▶ Task brief
From the entries below, please output exactly the lines starting at the one containing "MIC pin OUT: A1 -> 16" and ending at the one containing "JOY2 pin SW: D2 -> D0", both included.

▶ Information shown
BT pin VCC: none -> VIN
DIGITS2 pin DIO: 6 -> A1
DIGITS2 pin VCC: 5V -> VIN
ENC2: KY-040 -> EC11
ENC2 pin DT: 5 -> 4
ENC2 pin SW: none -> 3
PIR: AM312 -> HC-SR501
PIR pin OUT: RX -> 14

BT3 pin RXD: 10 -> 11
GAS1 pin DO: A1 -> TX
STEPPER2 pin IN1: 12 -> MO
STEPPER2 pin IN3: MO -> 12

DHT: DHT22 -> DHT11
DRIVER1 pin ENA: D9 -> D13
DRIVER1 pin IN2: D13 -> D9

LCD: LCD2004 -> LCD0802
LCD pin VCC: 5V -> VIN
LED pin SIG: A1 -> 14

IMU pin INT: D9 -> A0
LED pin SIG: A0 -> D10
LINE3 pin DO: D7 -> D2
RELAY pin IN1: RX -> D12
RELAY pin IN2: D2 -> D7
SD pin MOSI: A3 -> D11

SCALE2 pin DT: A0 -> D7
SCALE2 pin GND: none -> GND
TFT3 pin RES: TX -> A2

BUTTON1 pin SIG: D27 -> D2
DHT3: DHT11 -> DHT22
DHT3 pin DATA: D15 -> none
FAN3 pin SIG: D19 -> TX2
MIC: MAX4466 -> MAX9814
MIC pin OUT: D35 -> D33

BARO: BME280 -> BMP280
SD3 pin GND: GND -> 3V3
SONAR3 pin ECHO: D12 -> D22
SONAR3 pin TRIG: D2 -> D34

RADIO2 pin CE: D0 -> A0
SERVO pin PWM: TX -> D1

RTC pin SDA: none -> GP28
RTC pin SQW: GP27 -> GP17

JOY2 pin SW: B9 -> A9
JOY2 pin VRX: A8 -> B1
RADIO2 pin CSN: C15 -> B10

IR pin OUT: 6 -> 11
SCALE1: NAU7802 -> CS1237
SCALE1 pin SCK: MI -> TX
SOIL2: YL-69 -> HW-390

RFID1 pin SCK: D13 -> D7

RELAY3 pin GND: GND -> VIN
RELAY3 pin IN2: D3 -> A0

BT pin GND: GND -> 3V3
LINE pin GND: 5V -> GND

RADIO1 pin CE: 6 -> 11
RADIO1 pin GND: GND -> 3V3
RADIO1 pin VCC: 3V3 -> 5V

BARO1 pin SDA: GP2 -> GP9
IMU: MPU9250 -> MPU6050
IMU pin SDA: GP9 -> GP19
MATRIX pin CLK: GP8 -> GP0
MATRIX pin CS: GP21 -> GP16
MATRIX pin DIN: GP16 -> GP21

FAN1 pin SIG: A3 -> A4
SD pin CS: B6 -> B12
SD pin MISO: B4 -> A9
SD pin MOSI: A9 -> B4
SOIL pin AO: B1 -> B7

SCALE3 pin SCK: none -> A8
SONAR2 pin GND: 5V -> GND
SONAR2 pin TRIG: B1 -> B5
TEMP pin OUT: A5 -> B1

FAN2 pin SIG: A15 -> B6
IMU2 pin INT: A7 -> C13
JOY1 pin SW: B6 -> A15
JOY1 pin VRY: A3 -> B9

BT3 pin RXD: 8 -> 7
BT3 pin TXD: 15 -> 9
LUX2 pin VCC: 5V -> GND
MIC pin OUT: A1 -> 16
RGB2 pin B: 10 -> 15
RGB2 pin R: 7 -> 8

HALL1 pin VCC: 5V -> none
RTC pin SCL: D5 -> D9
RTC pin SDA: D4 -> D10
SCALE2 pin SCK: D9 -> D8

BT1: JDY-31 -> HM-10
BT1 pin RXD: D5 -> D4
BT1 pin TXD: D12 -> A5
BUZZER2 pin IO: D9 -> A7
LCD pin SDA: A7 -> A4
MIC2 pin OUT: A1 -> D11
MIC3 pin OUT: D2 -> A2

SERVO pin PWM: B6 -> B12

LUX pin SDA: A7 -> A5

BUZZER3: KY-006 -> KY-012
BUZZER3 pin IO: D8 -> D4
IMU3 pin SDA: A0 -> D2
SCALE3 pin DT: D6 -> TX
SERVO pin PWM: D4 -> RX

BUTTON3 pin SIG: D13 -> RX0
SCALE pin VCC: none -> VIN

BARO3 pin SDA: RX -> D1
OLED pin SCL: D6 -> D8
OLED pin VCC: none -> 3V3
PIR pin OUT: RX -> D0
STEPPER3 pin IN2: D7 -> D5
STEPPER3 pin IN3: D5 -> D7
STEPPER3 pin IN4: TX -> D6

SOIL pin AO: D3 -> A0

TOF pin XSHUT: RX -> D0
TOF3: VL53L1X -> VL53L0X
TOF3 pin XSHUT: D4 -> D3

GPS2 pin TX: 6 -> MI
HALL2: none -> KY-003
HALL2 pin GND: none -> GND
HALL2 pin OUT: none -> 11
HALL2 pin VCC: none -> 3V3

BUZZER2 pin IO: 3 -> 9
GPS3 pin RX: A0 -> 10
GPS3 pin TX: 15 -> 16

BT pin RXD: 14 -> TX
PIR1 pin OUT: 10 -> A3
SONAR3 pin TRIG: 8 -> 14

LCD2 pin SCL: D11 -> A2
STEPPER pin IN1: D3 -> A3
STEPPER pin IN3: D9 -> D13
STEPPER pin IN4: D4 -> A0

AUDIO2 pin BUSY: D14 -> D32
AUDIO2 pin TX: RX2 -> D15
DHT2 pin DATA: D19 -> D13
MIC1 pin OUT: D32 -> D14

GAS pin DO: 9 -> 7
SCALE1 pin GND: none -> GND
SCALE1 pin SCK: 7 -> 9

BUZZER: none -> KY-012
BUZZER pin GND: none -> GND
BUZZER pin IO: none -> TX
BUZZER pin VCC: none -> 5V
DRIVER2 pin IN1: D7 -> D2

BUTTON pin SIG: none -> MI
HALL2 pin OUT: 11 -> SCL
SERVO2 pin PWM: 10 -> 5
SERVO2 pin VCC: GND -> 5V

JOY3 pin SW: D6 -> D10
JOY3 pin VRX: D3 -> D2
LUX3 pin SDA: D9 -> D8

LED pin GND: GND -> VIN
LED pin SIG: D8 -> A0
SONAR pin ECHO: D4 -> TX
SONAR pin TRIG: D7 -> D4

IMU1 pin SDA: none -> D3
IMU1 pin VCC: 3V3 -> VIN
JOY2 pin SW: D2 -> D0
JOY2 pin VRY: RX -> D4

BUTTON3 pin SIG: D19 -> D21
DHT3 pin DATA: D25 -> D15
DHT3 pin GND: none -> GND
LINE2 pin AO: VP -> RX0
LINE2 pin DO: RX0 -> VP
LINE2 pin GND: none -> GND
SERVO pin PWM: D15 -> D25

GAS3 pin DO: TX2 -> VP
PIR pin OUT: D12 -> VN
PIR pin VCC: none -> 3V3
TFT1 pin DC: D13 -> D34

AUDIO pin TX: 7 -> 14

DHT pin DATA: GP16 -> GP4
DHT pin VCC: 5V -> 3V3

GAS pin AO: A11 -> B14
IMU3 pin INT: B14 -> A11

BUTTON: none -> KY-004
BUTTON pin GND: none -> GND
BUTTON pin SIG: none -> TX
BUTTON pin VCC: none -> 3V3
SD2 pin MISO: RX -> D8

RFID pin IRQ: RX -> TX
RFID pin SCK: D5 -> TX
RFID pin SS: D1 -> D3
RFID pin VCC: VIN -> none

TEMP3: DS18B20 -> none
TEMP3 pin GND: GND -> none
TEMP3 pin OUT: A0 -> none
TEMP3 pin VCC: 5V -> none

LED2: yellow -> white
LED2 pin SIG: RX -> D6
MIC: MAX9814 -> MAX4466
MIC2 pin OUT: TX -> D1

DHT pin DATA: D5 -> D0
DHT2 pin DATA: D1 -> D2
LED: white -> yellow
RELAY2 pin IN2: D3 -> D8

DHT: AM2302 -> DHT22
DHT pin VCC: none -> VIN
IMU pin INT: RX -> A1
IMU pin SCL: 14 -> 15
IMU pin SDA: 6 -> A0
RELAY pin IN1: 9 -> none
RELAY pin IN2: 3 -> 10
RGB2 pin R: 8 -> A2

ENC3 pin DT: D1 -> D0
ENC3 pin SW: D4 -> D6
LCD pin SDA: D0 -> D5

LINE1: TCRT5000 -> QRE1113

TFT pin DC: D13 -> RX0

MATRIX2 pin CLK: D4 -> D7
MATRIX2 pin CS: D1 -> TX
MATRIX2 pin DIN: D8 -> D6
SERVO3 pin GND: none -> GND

▶ Answer to this task
MIC pin OUT: A1 -> 16
RGB2 pin B: 10 -> 15
RGB2 pin R: 7 -> 8

HALL1 pin VCC: 5V -> none
RTC pin SCL: D5 -> D9
RTC pin SDA: D4 -> D10
SCALE2 pin SCK: D9 -> D8

BT1: JDY-31 -> HM-10
BT1 pin RXD: D5 -> D4
BT1 pin TXD: D12 -> A5
BUZZER2 pin IO: D9 -> A7
LCD pin SDA: A7 -> A4
MIC2 pin OUT: A1 -> D11
MIC3 pin OUT: D2 -> A2

SERVO pin PWM: B6 -> B12

LUX pin SDA: A7 -> A5

BUZZER3: KY-006 -> KY-012
BUZZER3 pin IO: D8 -> D4
IMU3 pin SDA: A0 -> D2
SCALE3 pin DT: D6 -> TX
SERVO pin PWM: D4 -> RX

BUTTON3 pin SIG: D13 -> RX0
SCALE pin VCC: none -> VIN

BARO3 pin SDA: RX -> D1
OLED pin SCL: D6 -> D8
OLED pin VCC: none -> 3V3
PIR pin OUT: RX -> D0
STEPPER3 pin IN2: D7 -> D5
STEPPER3 pin IN3: D5 -> D7
STEPPER3 pin IN4: TX -> D6

SOIL pin AO: D3 -> A0

TOF pin XSHUT: RX -> D0
TOF3: VL53L1X -> VL53L0X
TOF3 pin XSHUT: D4 -> D3

GPS2 pin TX: 6 -> MI
HALL2: none -> KY-003
HALL2 pin GND: none -> GND
HALL2 pin OUT: none -> 11
HALL2 pin VCC: none -> 3V3

BUZZER2 pin IO: 3 -> 9
GPS3 pin RX: A0 -> 10
GPS3 pin TX: 15 -> 16

BT pin RXD: 14 -> TX
PIR1 pin OUT: 10 -> A3
SONAR3 pin TRIG: 8 -> 14

LCD2 pin SCL: D11 -> A2
STEPPER pin IN1: D3 -> A3
STEPPER pin IN3: D9 -> D13
STEPPER pin IN4: D4 -> A0

AUDIO2 pin BUSY: D14 -> D32
AUDIO2 pin TX: RX2 -> D15
DHT2 pin DATA: D19 -> D13
MIC1 pin OUT: D32 -> D14

GAS pin DO: 9 -> 7
SCALE1 pin GND: none -> GND
SCALE1 pin SCK: 7 -> 9

BUZZER: none -> KY-012
BUZZER pin GND: none -> GND
BUZZER pin IO: none -> TX
BUZZER pin VCC: none -> 5V
DRIVER2 pin IN1: D7 -> D2

BUTTON pin SIG: none -> MI
HALL2 pin OUT: 11 -> SCL
SERVO2 pin PWM: 10 -> 5
SERVO2 pin VCC: GND -> 5V

JOY3 pin SW: D6 -> D10
JOY3 pin VRX: D3 -> D2
LUX3 pin SDA: D9 -> D8

LED pin GND: GND -> VIN
LED pin SIG: D8 -> A0
SONAR pin ECHO: D4 -> TX
SONAR pin TRIG: D7 -> D4

IMU1 pin SDA: none -> D3
IMU1 pin VCC: 3V3 -> VIN
JOY2 pin SW: D2 -> D0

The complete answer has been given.